(Beginning of Exercise material)
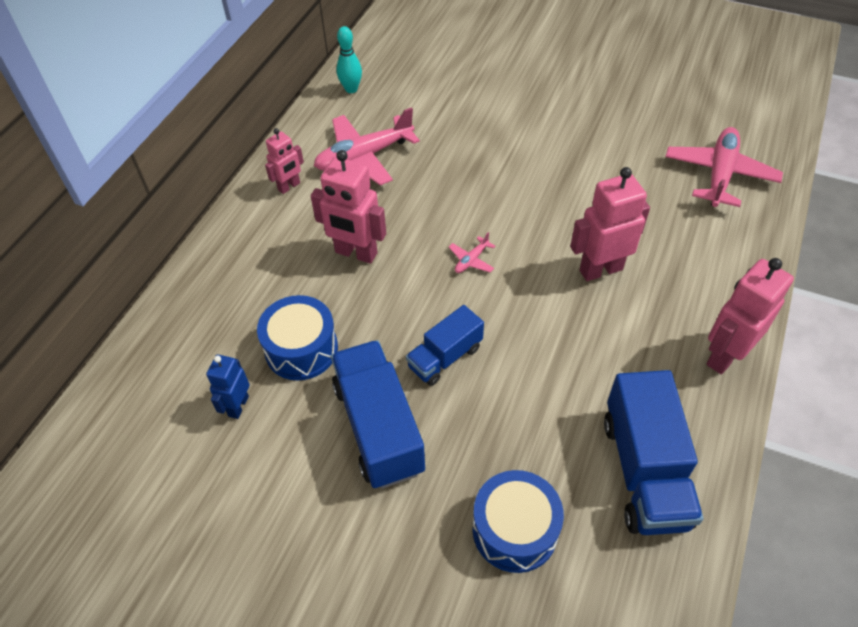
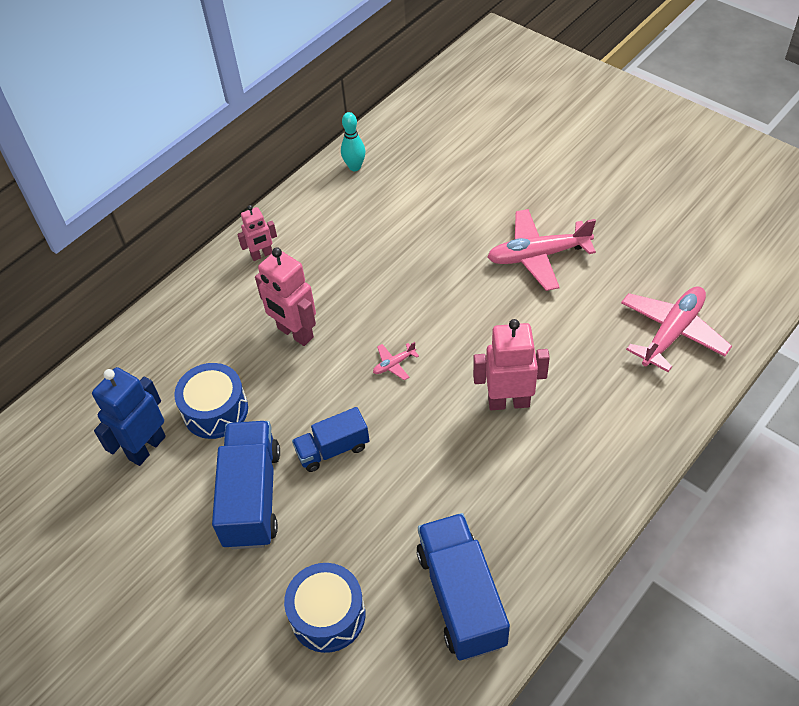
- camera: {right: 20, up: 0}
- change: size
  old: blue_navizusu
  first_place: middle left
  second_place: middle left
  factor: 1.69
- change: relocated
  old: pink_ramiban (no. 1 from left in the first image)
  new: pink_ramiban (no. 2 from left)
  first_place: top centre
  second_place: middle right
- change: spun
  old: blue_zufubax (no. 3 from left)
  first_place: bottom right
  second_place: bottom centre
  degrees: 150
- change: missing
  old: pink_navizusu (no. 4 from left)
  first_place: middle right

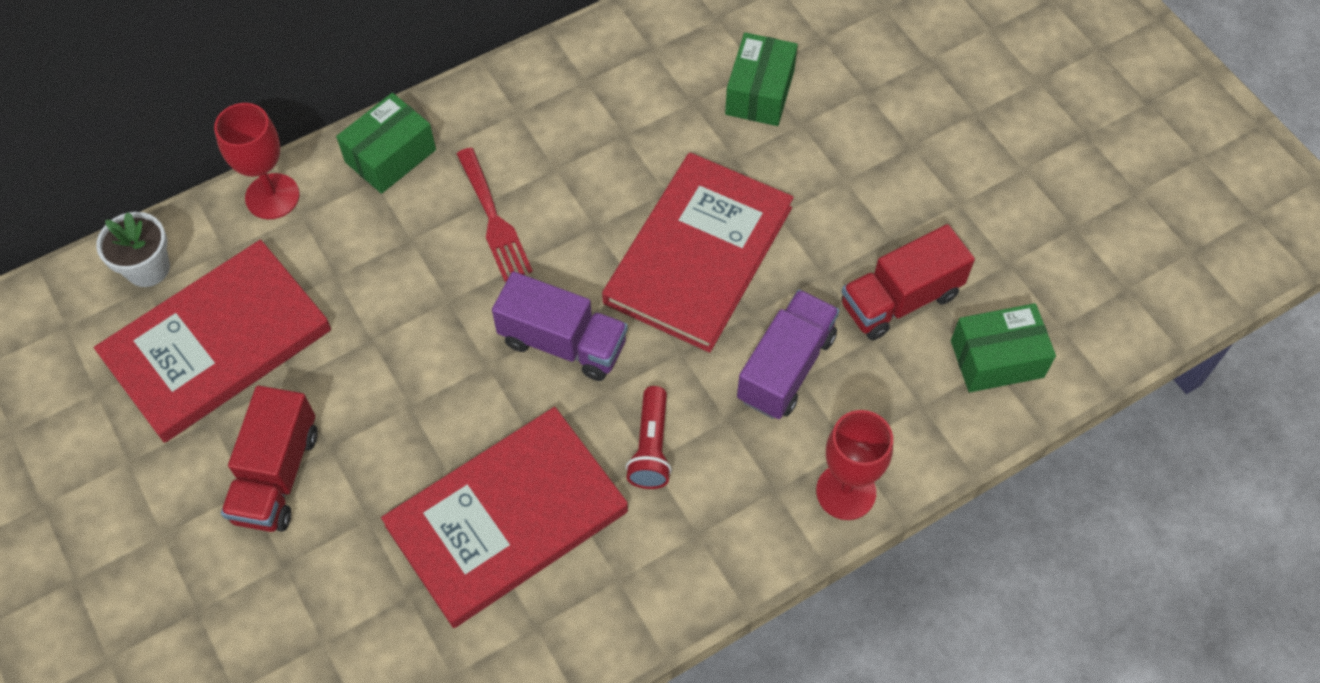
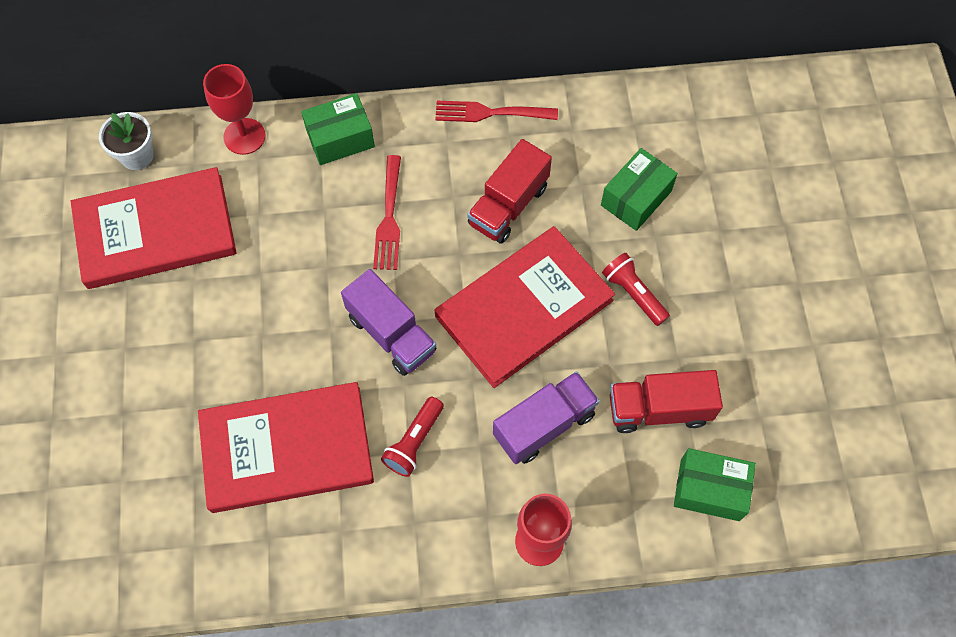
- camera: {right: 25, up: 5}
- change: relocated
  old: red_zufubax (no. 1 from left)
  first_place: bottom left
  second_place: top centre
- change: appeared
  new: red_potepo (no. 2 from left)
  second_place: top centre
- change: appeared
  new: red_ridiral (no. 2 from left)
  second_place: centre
(End of Exercise material)
(Beginning of Exercise material)
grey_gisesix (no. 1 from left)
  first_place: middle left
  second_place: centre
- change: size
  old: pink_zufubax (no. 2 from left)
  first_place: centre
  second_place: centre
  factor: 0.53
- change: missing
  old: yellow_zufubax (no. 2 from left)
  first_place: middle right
(End of Exercise material)
Of the lines above, retype only those from the line containing "old: blue_zufubax (no. 3 from left)" through the line containing "old: pink_navizusu (no. 4 from left)", including both, exactly.

  old: blue_zufubax (no. 3 from left)
  first_place: bottom right
  second_place: bottom centre
  degrees: 150
- change: missing
  old: pink_navizusu (no. 4 from left)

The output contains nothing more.